AIM OF THE EXERCISE: Only one stretch of the data is wanted: the line containing "SW3: button (RESET, VCC)", the line containing "R109: 10k (IN_B, U103/in+)", and every line between them, copied exactly.

INPUT MATERIAL:
* * * *

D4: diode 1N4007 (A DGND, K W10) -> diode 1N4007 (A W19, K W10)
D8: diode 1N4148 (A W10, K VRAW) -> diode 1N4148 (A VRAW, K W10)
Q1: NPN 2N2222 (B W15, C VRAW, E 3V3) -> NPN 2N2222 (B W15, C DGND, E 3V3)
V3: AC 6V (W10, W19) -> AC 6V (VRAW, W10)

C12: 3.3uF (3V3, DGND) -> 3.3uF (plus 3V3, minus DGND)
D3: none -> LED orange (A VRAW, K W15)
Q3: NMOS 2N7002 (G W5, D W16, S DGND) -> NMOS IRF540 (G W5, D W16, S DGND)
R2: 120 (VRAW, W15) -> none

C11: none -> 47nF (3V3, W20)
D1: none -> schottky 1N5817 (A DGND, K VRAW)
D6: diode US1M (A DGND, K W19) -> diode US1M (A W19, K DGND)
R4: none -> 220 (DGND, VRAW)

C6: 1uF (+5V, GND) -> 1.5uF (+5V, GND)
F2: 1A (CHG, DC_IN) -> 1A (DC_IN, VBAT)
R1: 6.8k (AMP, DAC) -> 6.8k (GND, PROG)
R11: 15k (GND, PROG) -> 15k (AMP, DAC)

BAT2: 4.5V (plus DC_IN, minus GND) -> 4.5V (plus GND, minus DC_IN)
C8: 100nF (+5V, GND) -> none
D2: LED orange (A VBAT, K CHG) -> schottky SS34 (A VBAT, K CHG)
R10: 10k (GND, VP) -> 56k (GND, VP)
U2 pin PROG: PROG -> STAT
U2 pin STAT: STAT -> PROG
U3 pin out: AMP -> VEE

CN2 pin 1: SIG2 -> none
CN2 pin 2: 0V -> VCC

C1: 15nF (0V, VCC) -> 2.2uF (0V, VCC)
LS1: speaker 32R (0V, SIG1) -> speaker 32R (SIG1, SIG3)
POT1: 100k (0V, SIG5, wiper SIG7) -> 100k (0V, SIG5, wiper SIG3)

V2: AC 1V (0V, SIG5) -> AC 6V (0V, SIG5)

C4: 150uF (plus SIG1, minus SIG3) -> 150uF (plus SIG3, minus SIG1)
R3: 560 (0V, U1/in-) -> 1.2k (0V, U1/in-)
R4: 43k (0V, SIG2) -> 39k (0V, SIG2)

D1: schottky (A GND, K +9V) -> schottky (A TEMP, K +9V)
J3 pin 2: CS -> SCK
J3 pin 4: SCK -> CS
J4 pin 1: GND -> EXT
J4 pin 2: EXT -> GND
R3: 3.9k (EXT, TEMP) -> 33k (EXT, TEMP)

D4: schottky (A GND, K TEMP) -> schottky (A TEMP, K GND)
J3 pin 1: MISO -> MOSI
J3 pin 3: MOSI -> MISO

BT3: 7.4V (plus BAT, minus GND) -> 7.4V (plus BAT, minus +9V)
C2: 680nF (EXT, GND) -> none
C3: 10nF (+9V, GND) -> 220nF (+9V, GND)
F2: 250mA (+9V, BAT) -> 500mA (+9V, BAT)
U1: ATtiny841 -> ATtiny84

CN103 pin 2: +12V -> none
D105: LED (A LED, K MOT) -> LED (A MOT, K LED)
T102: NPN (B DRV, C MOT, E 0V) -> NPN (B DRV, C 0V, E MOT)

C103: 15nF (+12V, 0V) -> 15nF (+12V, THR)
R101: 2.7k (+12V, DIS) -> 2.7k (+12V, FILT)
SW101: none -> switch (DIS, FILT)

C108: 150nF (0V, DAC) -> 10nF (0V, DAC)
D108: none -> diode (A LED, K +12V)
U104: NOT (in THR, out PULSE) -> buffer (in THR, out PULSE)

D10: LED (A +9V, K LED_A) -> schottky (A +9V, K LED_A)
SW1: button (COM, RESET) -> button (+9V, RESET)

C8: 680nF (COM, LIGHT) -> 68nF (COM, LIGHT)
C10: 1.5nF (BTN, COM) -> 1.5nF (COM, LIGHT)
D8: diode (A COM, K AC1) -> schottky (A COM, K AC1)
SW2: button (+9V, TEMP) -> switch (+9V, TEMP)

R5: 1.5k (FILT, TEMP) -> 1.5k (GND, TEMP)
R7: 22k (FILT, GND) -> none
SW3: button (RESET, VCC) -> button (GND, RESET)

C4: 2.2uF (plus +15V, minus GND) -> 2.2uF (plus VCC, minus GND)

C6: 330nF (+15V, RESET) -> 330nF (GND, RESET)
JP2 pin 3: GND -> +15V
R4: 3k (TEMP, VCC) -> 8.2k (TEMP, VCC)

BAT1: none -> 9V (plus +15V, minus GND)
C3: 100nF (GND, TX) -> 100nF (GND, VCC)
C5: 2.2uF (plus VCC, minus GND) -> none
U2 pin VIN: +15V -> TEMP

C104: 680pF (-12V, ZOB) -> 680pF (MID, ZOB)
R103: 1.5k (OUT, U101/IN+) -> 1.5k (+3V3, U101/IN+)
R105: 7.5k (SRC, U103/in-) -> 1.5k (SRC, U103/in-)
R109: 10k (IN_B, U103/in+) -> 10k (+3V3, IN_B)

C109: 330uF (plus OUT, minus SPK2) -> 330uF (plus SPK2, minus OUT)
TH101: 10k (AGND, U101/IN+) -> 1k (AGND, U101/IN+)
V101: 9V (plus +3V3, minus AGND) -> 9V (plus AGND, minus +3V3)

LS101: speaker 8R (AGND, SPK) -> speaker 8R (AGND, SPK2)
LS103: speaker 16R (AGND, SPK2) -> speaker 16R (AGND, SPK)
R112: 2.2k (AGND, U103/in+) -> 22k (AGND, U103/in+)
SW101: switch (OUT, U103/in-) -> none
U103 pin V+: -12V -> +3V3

* * * *

THE COMPLETED TASK:
SW3: button (RESET, VCC) -> button (GND, RESET)

C4: 2.2uF (plus +15V, minus GND) -> 2.2uF (plus VCC, minus GND)

C6: 330nF (+15V, RESET) -> 330nF (GND, RESET)
JP2 pin 3: GND -> +15V
R4: 3k (TEMP, VCC) -> 8.2k (TEMP, VCC)

BAT1: none -> 9V (plus +15V, minus GND)
C3: 100nF (GND, TX) -> 100nF (GND, VCC)
C5: 2.2uF (plus VCC, minus GND) -> none
U2 pin VIN: +15V -> TEMP

C104: 680pF (-12V, ZOB) -> 680pF (MID, ZOB)
R103: 1.5k (OUT, U101/IN+) -> 1.5k (+3V3, U101/IN+)
R105: 7.5k (SRC, U103/in-) -> 1.5k (SRC, U103/in-)
R109: 10k (IN_B, U103/in+) -> 10k (+3V3, IN_B)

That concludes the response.